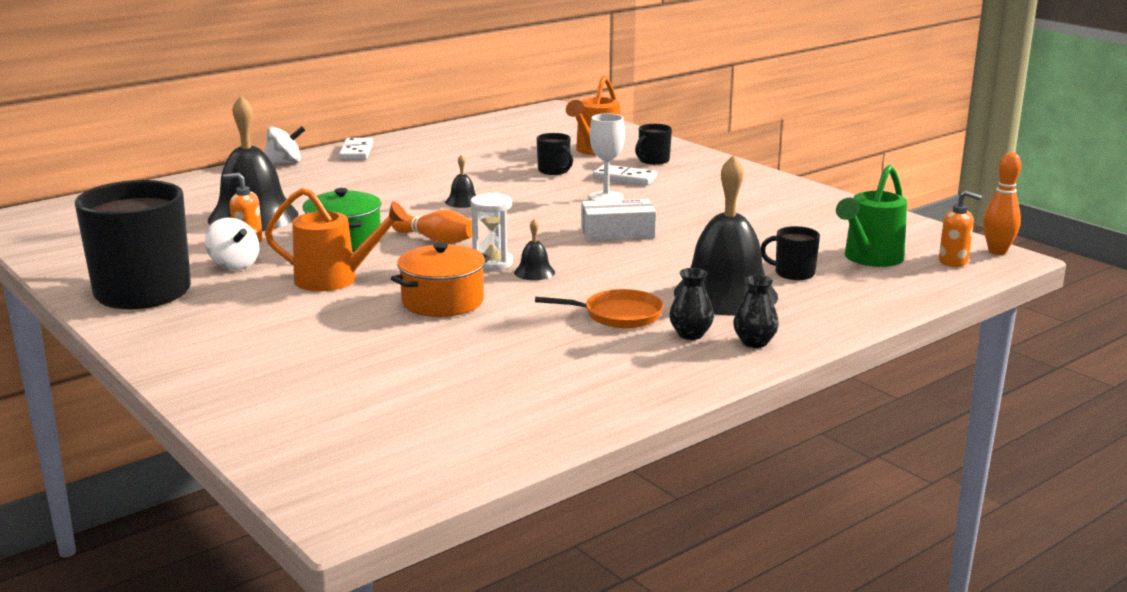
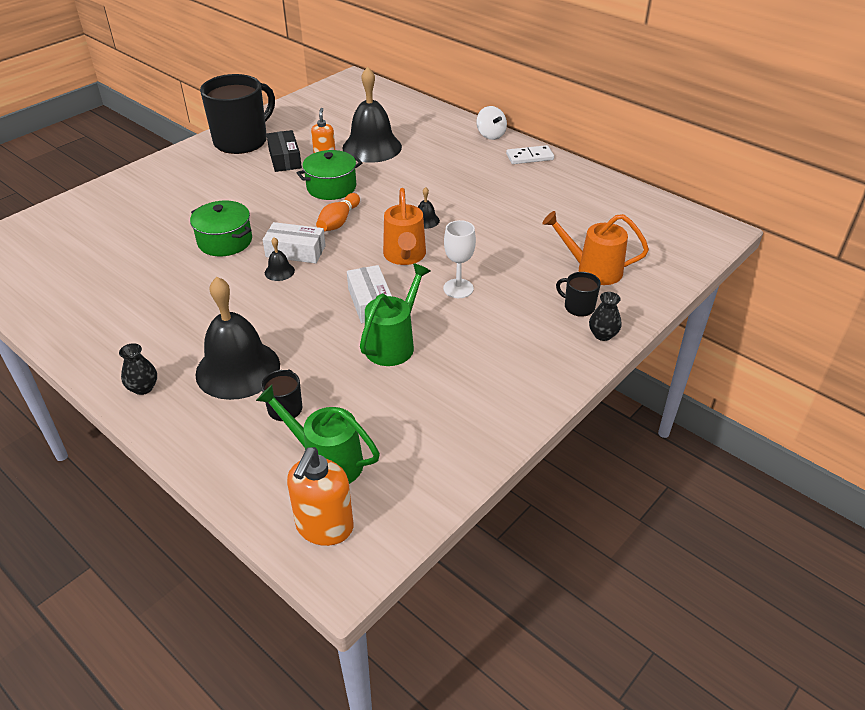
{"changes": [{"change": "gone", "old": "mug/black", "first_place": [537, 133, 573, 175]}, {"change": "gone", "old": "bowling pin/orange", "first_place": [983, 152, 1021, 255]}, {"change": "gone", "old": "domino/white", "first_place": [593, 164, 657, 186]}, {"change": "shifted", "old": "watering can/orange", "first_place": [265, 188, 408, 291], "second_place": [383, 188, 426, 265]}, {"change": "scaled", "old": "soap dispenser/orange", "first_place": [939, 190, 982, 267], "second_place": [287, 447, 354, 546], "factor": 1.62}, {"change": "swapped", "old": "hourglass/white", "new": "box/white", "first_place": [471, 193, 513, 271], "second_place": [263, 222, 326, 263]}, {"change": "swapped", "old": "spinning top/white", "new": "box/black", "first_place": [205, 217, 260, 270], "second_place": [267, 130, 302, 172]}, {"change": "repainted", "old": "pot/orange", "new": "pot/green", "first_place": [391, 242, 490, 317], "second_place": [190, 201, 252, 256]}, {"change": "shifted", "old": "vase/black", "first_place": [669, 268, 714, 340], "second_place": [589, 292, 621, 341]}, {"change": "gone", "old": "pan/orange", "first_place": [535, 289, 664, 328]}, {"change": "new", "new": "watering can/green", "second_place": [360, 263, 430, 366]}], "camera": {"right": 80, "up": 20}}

───

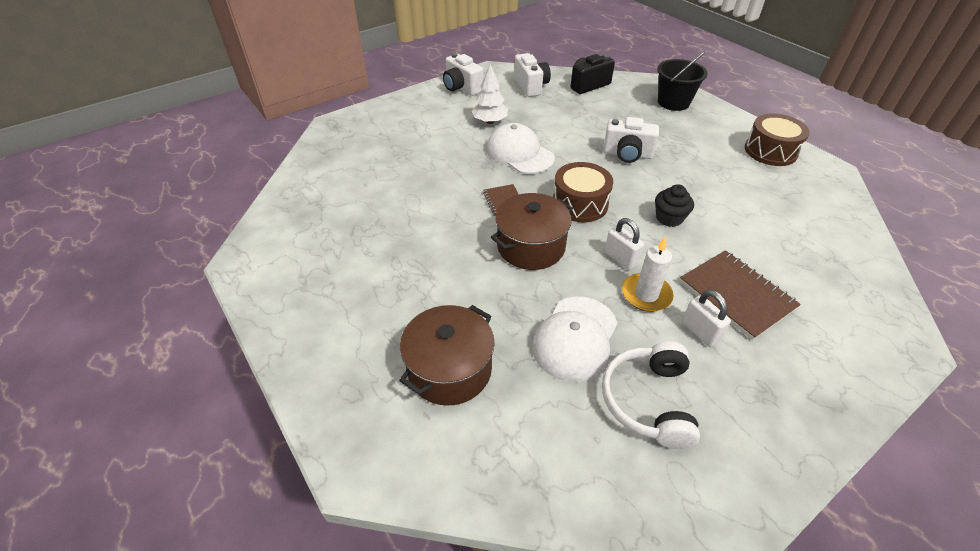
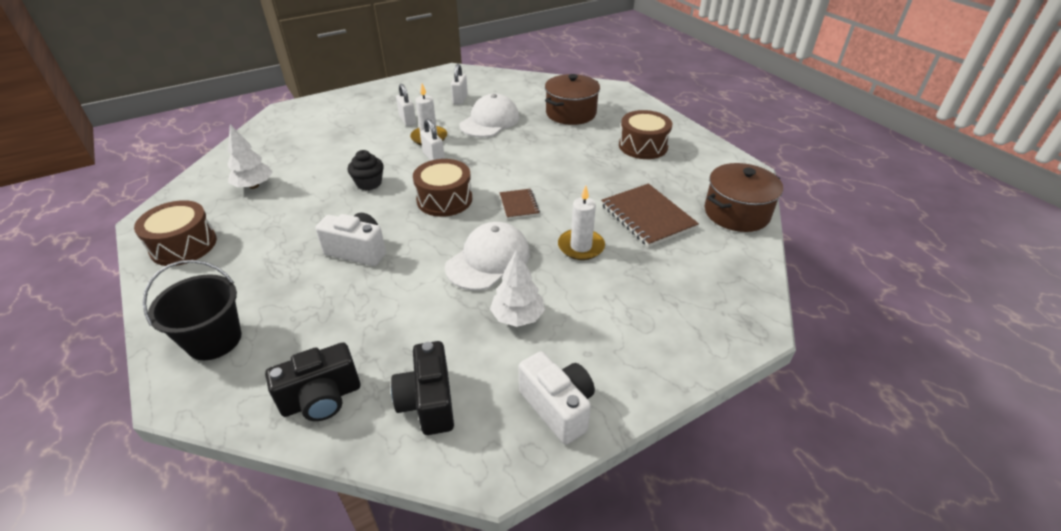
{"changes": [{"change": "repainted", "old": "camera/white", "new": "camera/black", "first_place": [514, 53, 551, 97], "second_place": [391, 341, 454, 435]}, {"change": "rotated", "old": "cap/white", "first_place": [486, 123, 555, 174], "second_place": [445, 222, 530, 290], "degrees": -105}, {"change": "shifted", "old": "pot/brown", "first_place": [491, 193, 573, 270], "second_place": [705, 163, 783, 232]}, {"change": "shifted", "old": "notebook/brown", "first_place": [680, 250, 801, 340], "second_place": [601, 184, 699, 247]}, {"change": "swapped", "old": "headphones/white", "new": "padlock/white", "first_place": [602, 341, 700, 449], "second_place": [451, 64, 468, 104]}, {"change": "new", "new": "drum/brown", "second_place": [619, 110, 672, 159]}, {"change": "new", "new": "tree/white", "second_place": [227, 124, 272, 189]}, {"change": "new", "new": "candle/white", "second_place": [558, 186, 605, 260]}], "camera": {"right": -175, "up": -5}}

───

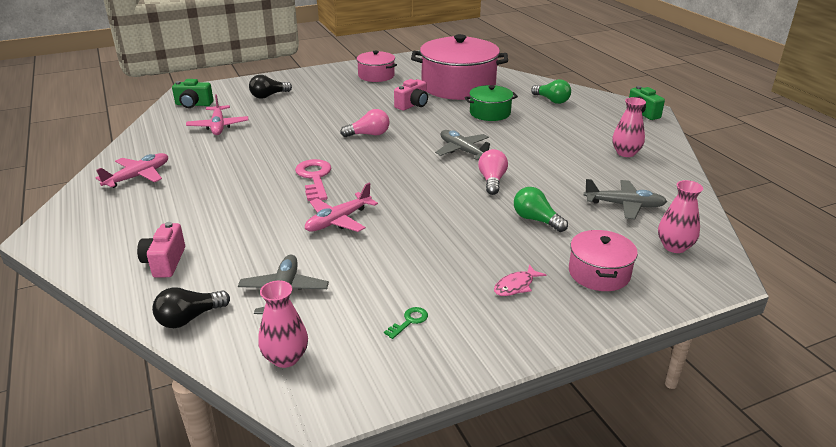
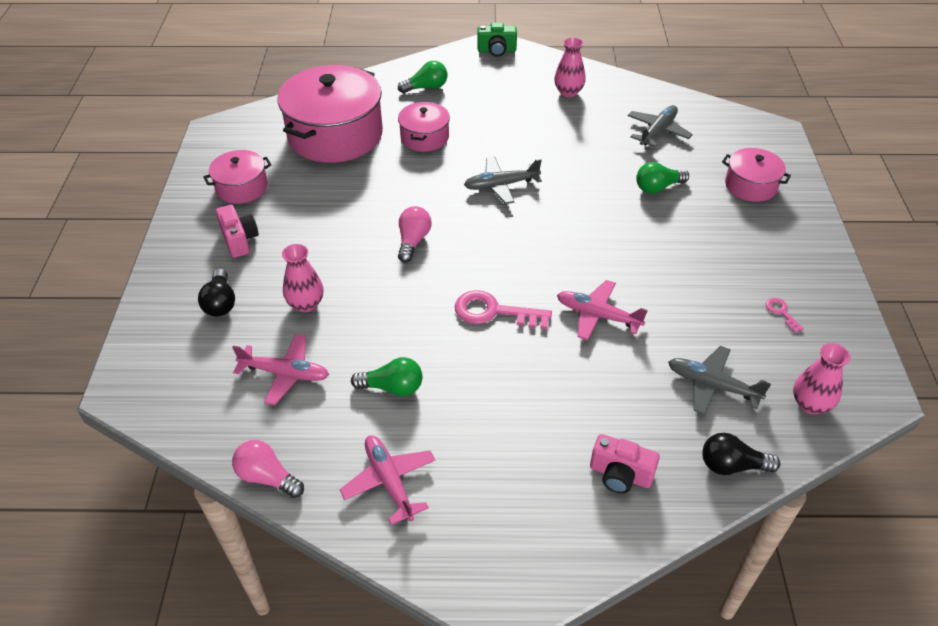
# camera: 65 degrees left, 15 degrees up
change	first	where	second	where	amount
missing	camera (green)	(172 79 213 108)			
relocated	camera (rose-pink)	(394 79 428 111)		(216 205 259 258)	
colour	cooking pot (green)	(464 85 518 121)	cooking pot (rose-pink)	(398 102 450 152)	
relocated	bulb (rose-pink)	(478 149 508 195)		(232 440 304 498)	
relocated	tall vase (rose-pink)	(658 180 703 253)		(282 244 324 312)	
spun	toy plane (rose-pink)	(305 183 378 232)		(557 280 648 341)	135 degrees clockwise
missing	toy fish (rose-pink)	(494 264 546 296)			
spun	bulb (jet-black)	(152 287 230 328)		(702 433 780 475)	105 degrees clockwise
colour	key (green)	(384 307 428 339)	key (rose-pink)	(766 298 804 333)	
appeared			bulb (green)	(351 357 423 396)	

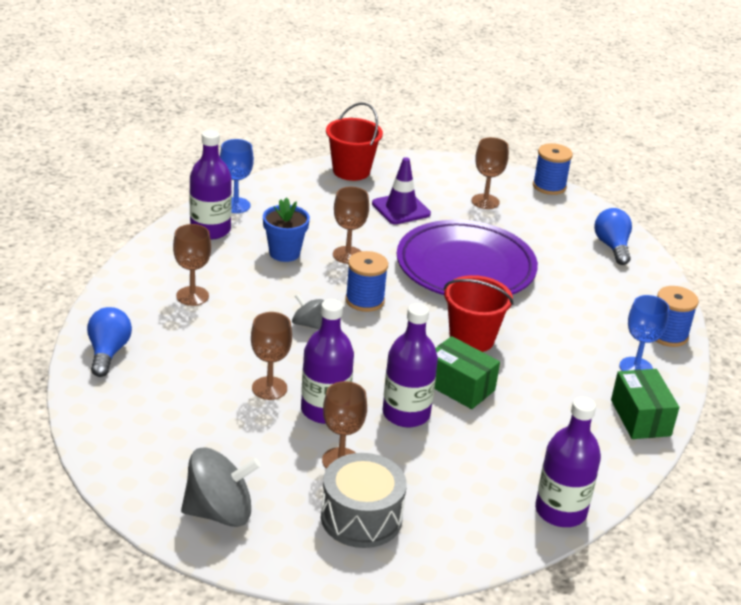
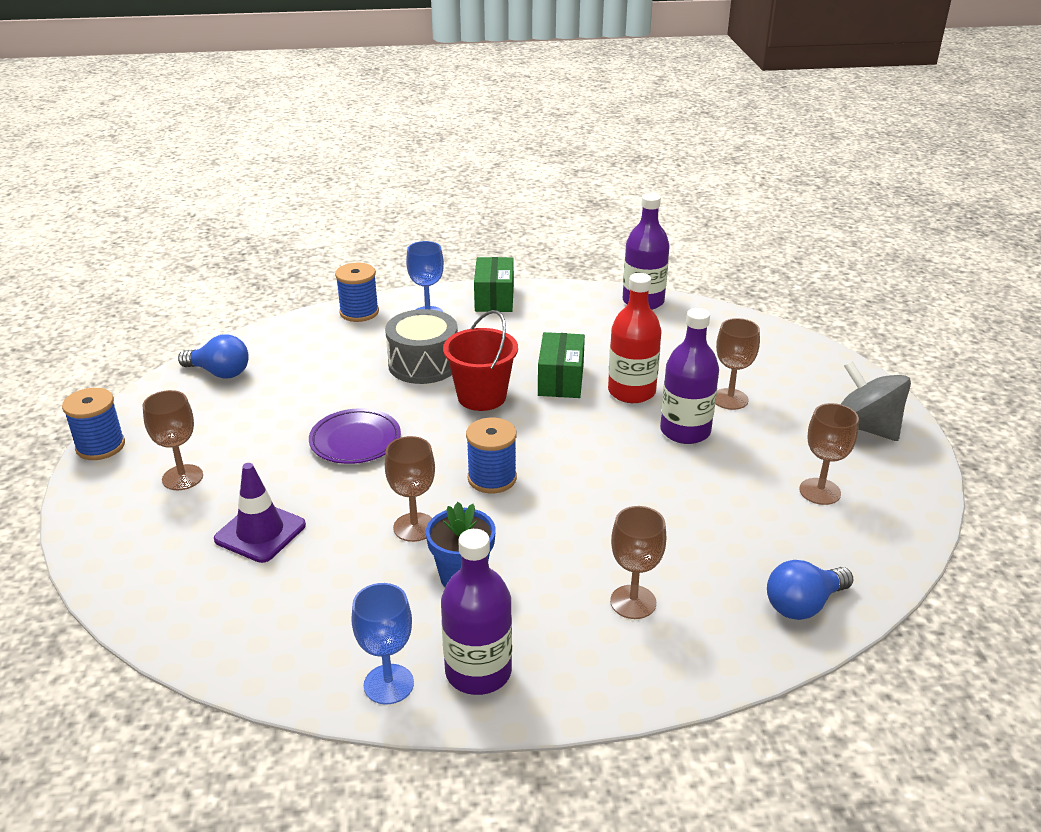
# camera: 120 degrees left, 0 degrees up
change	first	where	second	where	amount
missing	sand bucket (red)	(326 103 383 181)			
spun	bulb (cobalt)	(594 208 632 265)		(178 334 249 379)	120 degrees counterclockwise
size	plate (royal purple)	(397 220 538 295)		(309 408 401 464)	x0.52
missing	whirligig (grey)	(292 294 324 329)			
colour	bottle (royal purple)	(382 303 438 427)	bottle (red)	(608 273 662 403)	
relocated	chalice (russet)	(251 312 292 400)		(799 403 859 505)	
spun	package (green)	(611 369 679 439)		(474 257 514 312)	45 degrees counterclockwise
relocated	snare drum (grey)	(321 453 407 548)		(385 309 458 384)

───

**What you need to do:** Of all the entries above, output exactly the lines between the one holding "# camera: 65 degrees left, 15 degrees up" and the one holding "205 259 258)", inclusive.

**Answer to this task:**
# camera: 65 degrees left, 15 degrees up
change	first	where	second	where	amount
missing	camera (green)	(172 79 213 108)			
relocated	camera (rose-pink)	(394 79 428 111)		(216 205 259 258)	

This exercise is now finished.